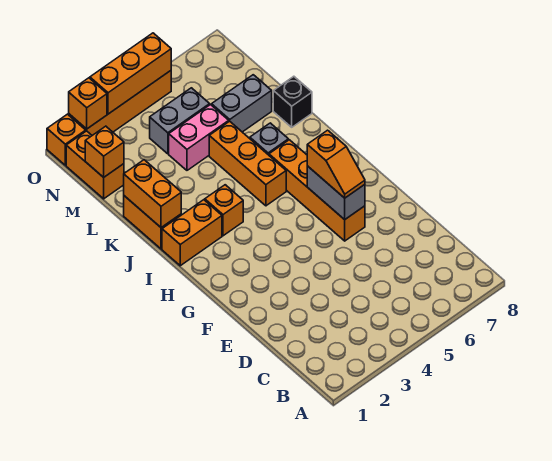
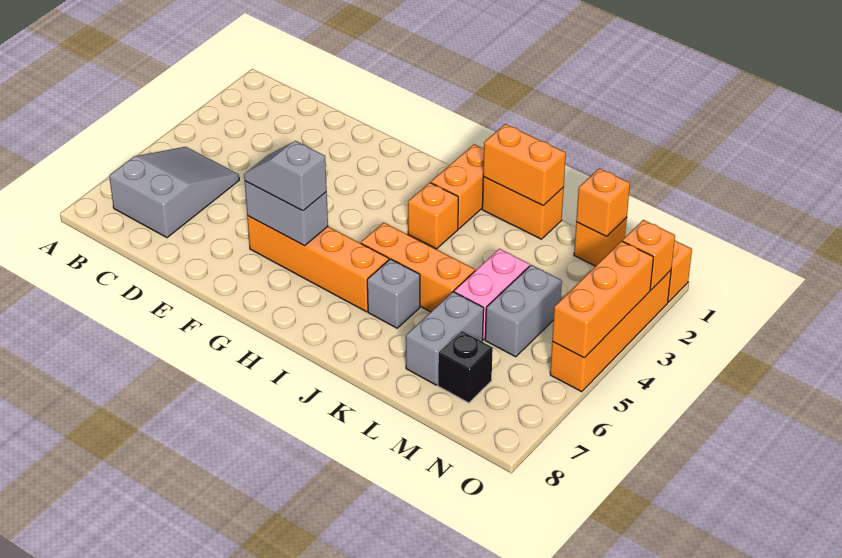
none -> grey slope B5:C7 level 1 top 7
orange slope F6:G6 level 3 top G -> grey slope F6:G6 level 3 top G
black brick K8 level 1 -> black brick M7 level 1
orange brick M1:N1 level 1 -> orange brick M1 level 1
+--
* _Action item_
Return the complete material above exactly, with no picture.

* _Written solution_
none -> grey slope B5:C7 level 1 top 7
orange slope F6:G6 level 3 top G -> grey slope F6:G6 level 3 top G
black brick K8 level 1 -> black brick M7 level 1
orange brick M1:N1 level 1 -> orange brick M1 level 1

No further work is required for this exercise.